▸ **Assignment**:
Your answer should consist solely of the lines from the first line of the data through the line with "pink plate H1:K2", each reproduced exactly.

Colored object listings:
════
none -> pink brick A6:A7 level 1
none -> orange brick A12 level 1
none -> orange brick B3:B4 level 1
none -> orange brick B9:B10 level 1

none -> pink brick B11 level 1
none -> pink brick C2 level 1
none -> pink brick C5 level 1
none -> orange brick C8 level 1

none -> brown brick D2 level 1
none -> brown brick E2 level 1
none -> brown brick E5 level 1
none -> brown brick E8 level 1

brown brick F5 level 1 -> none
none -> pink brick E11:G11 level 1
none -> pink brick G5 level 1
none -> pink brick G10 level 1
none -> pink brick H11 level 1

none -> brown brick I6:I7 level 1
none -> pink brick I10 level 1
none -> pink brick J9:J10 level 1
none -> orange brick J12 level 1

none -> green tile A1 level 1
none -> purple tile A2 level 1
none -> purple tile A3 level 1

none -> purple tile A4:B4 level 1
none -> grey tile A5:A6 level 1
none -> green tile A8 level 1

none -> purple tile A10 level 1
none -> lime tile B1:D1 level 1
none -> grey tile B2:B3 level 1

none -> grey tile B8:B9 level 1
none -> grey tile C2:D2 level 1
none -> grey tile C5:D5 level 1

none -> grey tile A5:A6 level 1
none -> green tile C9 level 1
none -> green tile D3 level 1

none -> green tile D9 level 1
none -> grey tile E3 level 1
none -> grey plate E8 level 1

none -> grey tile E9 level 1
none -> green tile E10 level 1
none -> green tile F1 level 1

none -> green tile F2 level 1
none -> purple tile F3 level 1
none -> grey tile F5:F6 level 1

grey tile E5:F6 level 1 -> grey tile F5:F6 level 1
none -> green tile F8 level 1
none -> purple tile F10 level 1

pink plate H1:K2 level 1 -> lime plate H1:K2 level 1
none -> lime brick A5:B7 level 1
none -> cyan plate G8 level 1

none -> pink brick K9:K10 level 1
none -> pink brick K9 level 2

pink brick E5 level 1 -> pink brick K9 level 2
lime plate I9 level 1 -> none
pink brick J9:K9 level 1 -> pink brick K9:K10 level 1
════
▸ **Exercise solution**:
none -> pink brick A6:A7 level 1
none -> orange brick A12 level 1
none -> orange brick B3:B4 level 1
none -> orange brick B9:B10 level 1

none -> pink brick B11 level 1
none -> pink brick C2 level 1
none -> pink brick C5 level 1
none -> orange brick C8 level 1

none -> brown brick D2 level 1
none -> brown brick E2 level 1
none -> brown brick E5 level 1
none -> brown brick E8 level 1

brown brick F5 level 1 -> none
none -> pink brick E11:G11 level 1
none -> pink brick G5 level 1
none -> pink brick G10 level 1
none -> pink brick H11 level 1

none -> brown brick I6:I7 level 1
none -> pink brick I10 level 1
none -> pink brick J9:J10 level 1
none -> orange brick J12 level 1

none -> green tile A1 level 1
none -> purple tile A2 level 1
none -> purple tile A3 level 1

none -> purple tile A4:B4 level 1
none -> grey tile A5:A6 level 1
none -> green tile A8 level 1

none -> purple tile A10 level 1
none -> lime tile B1:D1 level 1
none -> grey tile B2:B3 level 1

none -> grey tile B8:B9 level 1
none -> grey tile C2:D2 level 1
none -> grey tile C5:D5 level 1

none -> grey tile A5:A6 level 1
none -> green tile C9 level 1
none -> green tile D3 level 1

none -> green tile D9 level 1
none -> grey tile E3 level 1
none -> grey plate E8 level 1

none -> grey tile E9 level 1
none -> green tile E10 level 1
none -> green tile F1 level 1

none -> green tile F2 level 1
none -> purple tile F3 level 1
none -> grey tile F5:F6 level 1

grey tile E5:F6 level 1 -> grey tile F5:F6 level 1
none -> green tile F8 level 1
none -> purple tile F10 level 1

pink plate H1:K2 level 1 -> lime plate H1:K2 level 1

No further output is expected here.